===== EXTRACTED INFORMATION

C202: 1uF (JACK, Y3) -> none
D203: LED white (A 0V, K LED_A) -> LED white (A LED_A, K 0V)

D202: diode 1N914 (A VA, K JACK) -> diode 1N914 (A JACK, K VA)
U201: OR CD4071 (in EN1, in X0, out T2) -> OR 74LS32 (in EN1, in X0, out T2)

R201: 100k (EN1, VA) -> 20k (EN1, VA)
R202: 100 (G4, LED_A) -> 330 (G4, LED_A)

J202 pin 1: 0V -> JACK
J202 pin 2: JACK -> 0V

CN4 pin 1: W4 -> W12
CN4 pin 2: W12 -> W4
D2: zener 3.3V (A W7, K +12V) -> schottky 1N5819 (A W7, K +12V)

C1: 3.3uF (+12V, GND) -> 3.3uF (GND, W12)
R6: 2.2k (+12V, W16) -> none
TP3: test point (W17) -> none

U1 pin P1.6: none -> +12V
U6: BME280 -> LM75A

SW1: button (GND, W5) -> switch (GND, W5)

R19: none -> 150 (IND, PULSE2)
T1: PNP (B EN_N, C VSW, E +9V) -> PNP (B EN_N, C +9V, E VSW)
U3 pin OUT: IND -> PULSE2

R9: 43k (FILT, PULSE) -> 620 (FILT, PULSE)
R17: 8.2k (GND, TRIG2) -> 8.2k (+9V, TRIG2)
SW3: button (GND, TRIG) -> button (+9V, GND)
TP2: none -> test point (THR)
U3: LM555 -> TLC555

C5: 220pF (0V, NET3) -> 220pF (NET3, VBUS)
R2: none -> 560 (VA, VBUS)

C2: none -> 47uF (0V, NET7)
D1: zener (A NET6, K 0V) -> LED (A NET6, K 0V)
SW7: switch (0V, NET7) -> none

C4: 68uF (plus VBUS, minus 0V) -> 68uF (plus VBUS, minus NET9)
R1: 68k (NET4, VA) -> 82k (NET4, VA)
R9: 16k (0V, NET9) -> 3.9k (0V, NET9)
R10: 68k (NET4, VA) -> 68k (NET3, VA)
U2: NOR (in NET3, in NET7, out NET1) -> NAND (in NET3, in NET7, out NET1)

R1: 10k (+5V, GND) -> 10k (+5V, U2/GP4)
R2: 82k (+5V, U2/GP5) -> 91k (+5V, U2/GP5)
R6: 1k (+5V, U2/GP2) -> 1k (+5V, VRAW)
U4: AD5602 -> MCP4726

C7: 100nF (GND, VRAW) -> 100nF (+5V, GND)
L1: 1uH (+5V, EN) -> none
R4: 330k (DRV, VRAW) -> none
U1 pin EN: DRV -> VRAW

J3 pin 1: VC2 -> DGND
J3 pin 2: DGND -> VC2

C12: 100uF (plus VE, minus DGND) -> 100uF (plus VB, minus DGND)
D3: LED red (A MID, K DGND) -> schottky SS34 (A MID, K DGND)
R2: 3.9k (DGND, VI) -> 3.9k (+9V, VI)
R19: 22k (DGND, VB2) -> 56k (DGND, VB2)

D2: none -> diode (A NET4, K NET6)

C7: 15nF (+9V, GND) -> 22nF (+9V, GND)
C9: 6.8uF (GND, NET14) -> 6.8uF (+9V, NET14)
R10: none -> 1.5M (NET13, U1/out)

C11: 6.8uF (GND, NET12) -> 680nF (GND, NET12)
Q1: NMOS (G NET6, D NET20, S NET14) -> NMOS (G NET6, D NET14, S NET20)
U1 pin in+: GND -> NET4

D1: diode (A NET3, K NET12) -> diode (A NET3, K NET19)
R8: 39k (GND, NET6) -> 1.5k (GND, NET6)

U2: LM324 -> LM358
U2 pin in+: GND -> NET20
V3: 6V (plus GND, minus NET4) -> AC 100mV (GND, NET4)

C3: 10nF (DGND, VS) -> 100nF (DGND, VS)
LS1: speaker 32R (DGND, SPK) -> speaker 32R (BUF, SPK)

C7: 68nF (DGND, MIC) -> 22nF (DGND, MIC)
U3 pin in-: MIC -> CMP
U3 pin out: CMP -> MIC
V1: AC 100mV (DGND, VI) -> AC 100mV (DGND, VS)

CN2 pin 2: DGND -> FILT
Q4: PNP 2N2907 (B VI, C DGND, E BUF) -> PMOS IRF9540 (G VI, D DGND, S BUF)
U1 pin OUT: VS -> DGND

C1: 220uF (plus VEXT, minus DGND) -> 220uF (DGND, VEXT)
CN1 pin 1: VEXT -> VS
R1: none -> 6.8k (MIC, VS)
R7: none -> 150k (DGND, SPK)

==========

* [WHAT YOU WILL DO] Please state how many lines of the records hold the word "FILT", and write nothing but that number.

* [RESPONSE AREA] 2